Work required
Copy out the first line of the listing and every line after it, exactly, until you have copied the line containing "orange flashlight [605,459,679,519] -> none".

——

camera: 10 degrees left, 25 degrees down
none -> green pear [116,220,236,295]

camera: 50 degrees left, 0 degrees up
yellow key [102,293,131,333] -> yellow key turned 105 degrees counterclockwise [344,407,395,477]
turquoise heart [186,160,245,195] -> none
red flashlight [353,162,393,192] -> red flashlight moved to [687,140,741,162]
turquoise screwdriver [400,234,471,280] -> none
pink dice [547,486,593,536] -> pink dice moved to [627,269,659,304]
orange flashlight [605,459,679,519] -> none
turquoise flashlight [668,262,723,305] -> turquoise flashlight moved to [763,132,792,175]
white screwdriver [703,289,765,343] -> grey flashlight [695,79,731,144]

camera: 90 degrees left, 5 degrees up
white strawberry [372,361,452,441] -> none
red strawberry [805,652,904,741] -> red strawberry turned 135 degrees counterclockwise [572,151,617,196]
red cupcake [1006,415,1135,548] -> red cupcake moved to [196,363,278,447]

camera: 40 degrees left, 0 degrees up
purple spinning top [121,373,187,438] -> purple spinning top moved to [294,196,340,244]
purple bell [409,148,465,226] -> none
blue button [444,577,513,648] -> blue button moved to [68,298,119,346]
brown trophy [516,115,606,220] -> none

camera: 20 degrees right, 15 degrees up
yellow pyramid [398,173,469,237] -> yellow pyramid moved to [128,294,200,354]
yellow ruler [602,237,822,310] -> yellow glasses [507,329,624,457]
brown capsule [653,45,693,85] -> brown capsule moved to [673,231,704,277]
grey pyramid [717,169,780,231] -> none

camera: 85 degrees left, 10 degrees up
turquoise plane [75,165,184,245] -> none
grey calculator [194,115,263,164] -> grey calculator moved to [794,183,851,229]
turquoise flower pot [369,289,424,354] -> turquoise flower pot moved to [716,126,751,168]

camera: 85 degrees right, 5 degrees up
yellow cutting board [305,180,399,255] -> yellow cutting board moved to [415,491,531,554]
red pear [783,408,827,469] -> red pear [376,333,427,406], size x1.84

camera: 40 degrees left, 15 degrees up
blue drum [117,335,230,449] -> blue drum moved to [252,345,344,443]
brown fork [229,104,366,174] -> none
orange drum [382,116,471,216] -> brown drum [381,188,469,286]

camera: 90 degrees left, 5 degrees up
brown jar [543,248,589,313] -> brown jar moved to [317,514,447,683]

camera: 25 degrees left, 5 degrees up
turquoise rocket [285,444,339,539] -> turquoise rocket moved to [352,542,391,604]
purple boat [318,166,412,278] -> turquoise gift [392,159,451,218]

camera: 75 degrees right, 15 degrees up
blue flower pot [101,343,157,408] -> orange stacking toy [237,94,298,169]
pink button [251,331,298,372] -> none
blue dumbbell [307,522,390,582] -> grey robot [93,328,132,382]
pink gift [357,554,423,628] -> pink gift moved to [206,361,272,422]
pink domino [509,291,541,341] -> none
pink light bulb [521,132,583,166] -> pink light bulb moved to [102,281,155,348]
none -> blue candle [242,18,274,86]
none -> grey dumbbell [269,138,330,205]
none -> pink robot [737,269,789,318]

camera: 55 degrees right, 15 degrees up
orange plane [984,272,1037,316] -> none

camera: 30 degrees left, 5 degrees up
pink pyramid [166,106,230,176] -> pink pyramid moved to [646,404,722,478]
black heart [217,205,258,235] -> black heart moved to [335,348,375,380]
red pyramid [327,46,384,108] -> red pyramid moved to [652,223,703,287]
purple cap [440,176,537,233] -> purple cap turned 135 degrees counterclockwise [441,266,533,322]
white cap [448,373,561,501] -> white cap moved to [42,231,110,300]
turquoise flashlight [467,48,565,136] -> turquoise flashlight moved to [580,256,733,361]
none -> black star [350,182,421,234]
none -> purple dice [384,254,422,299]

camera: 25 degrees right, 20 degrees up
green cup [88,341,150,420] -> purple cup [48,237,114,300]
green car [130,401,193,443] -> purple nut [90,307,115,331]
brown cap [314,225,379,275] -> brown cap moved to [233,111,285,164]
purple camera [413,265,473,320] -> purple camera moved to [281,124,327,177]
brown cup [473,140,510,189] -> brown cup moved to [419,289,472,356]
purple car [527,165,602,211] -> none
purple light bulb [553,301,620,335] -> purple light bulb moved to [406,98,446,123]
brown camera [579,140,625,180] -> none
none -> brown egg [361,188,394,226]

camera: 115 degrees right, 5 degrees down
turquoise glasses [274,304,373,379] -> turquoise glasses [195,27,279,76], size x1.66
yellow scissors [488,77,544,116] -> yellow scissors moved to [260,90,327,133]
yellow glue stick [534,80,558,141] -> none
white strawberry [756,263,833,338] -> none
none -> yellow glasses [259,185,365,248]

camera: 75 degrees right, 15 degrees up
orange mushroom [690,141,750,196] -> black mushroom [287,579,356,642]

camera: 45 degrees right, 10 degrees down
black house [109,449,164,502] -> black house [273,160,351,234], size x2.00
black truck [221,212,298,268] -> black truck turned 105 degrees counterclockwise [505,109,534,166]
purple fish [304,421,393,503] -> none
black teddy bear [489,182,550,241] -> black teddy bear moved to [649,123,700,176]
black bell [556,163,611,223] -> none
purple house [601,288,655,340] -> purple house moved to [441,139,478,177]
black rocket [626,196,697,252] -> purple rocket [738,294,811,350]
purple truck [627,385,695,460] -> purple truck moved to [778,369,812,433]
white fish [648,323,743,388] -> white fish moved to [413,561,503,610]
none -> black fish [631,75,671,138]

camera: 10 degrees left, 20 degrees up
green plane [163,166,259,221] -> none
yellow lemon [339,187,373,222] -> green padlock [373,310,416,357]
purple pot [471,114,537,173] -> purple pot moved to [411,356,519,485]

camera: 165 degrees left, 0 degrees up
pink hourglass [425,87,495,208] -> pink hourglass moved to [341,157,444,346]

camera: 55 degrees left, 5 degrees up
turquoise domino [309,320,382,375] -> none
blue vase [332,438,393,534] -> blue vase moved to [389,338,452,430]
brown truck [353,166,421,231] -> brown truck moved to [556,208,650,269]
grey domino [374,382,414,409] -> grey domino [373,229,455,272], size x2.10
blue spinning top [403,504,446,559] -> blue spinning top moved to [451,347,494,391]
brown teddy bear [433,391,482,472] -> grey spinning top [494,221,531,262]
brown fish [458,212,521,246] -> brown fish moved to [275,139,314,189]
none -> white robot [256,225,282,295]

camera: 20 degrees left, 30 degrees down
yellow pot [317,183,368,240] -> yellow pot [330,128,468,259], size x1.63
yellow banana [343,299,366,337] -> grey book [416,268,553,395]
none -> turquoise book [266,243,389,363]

——

Solution to the exercise
camera: 10 degrees left, 25 degrees down
none -> green pear [116,220,236,295]

camera: 50 degrees left, 0 degrees up
yellow key [102,293,131,333] -> yellow key turned 105 degrees counterclockwise [344,407,395,477]
turquoise heart [186,160,245,195] -> none
red flashlight [353,162,393,192] -> red flashlight moved to [687,140,741,162]
turquoise screwdriver [400,234,471,280] -> none
pink dice [547,486,593,536] -> pink dice moved to [627,269,659,304]
orange flashlight [605,459,679,519] -> none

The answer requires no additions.